## WORK REQUEST
Copy every line of the records below where the word "none" occurs.

====== MATERIAL SUPPLIED ======

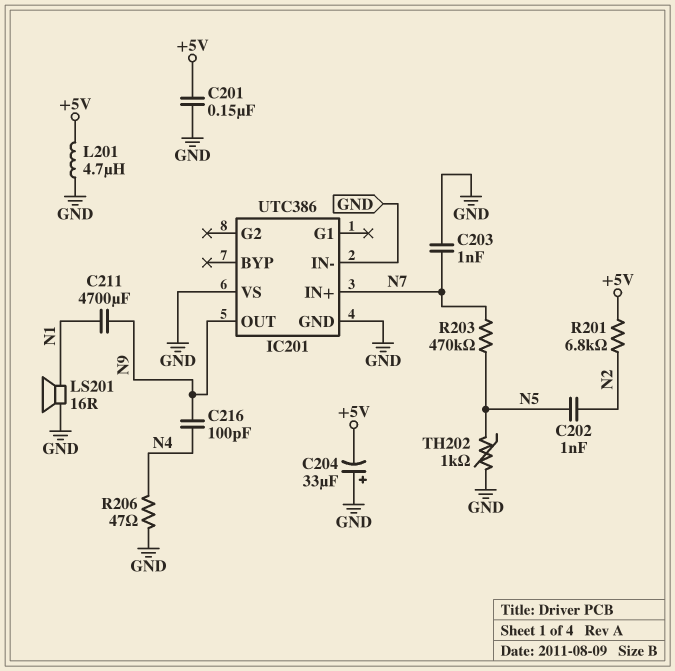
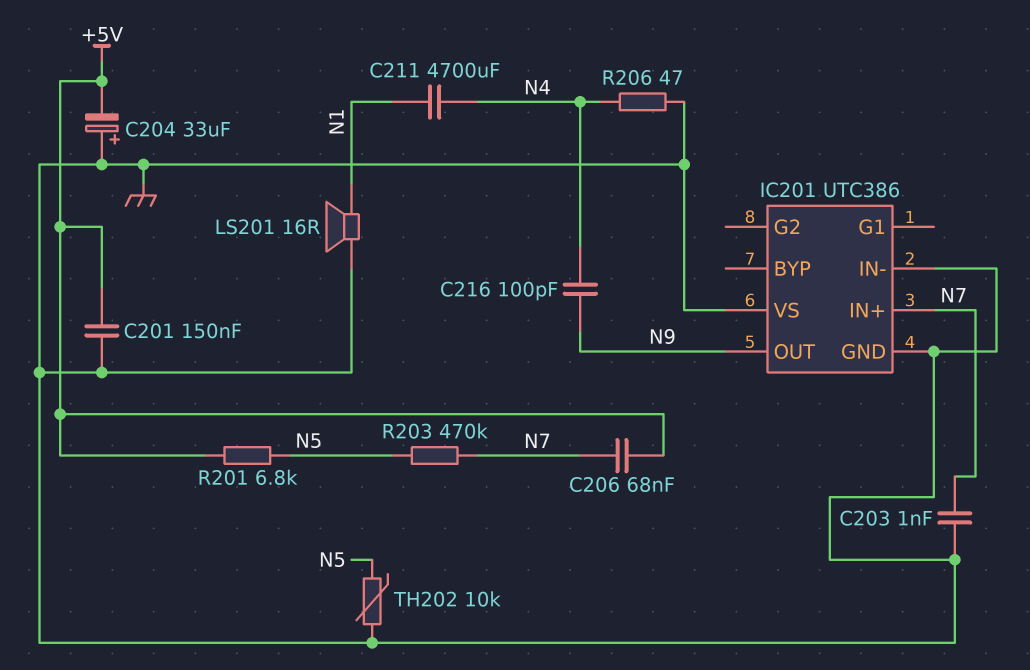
C202: 1nF (N2, N5) -> none
C206: none -> 68nF (+5V, N7)
C211: 4700uF (N1, N9) -> 4700uF (N1, N4)
L201: 4.7uH (+5V, GND) -> none
R201: 6.8k (+5V, N2) -> 6.8k (+5V, N5)
TH202: 1k (GND, N5) -> 10k (GND, N5)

======

## THE COMPLETED TASK
C202: 1nF (N2, N5) -> none
C206: none -> 68nF (+5V, N7)
L201: 4.7uH (+5V, GND) -> none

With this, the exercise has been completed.